Between the line containing "yellow bucket: 1 -> 2" and the line containing "white egg: 4 -> 2" lies a run of lines; give that run again exactly, with both of those lines, and nothing else from the entries below.

━━ SOURCE DATA

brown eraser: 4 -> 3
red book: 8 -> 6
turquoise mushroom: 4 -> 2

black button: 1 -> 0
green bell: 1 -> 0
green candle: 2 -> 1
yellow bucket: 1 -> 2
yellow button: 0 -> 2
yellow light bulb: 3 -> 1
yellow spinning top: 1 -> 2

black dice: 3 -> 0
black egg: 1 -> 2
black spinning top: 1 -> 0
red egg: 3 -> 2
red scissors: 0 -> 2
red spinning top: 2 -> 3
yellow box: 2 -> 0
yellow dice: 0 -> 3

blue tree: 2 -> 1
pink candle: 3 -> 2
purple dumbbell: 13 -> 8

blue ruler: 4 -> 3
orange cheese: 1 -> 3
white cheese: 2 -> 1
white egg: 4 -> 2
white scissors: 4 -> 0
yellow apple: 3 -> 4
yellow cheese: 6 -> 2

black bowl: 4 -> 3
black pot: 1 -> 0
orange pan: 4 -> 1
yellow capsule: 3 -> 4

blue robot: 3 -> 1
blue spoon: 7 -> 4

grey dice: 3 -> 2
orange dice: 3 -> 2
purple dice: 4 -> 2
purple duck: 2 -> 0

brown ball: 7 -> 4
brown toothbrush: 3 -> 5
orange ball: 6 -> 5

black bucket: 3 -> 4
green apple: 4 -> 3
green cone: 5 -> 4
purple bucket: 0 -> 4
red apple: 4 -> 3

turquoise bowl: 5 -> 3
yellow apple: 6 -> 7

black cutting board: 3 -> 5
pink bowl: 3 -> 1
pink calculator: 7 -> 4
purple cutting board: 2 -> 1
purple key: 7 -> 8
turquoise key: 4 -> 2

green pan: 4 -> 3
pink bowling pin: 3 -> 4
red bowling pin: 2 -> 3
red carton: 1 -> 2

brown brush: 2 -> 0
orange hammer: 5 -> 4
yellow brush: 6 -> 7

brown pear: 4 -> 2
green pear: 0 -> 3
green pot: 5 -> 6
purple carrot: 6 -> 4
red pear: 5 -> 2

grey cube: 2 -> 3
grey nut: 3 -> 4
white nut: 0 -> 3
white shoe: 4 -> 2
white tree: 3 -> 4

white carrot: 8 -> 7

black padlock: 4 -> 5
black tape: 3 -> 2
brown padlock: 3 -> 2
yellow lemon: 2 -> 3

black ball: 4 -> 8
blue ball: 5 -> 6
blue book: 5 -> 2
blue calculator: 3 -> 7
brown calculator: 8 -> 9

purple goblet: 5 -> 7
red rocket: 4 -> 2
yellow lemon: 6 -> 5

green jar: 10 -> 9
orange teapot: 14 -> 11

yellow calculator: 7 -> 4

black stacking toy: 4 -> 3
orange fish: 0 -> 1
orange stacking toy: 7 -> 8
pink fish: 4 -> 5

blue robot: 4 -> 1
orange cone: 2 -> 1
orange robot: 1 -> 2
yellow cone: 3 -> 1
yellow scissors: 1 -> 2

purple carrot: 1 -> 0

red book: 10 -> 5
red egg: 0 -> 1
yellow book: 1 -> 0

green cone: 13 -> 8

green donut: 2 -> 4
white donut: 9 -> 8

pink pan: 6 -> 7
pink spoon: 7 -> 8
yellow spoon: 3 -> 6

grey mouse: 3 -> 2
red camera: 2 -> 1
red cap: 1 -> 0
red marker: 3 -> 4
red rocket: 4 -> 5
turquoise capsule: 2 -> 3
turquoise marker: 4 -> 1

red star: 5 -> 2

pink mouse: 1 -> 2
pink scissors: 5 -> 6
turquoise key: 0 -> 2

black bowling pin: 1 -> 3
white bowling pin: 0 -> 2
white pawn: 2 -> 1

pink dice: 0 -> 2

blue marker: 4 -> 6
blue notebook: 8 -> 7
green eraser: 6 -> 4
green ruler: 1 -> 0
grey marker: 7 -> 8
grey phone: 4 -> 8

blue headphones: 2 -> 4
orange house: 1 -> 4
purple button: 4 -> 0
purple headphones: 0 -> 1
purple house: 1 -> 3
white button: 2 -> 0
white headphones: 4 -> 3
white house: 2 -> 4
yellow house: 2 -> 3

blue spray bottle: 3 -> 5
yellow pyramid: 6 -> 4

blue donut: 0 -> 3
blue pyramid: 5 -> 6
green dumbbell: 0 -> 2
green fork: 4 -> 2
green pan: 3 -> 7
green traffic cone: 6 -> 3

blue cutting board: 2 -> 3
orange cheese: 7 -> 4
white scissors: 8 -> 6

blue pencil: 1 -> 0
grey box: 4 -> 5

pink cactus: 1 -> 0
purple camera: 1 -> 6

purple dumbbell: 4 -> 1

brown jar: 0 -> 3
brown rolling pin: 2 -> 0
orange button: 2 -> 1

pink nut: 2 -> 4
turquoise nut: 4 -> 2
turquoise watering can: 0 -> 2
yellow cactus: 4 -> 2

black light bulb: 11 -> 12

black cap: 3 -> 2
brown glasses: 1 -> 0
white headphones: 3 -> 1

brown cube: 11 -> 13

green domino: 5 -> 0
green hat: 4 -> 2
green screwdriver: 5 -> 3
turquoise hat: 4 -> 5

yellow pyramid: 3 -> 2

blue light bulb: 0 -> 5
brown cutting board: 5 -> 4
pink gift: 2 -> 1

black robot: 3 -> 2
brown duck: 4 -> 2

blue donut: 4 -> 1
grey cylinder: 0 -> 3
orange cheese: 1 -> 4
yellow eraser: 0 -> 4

━━━━

### TASK RESPONSE
yellow bucket: 1 -> 2
yellow button: 0 -> 2
yellow light bulb: 3 -> 1
yellow spinning top: 1 -> 2

black dice: 3 -> 0
black egg: 1 -> 2
black spinning top: 1 -> 0
red egg: 3 -> 2
red scissors: 0 -> 2
red spinning top: 2 -> 3
yellow box: 2 -> 0
yellow dice: 0 -> 3

blue tree: 2 -> 1
pink candle: 3 -> 2
purple dumbbell: 13 -> 8

blue ruler: 4 -> 3
orange cheese: 1 -> 3
white cheese: 2 -> 1
white egg: 4 -> 2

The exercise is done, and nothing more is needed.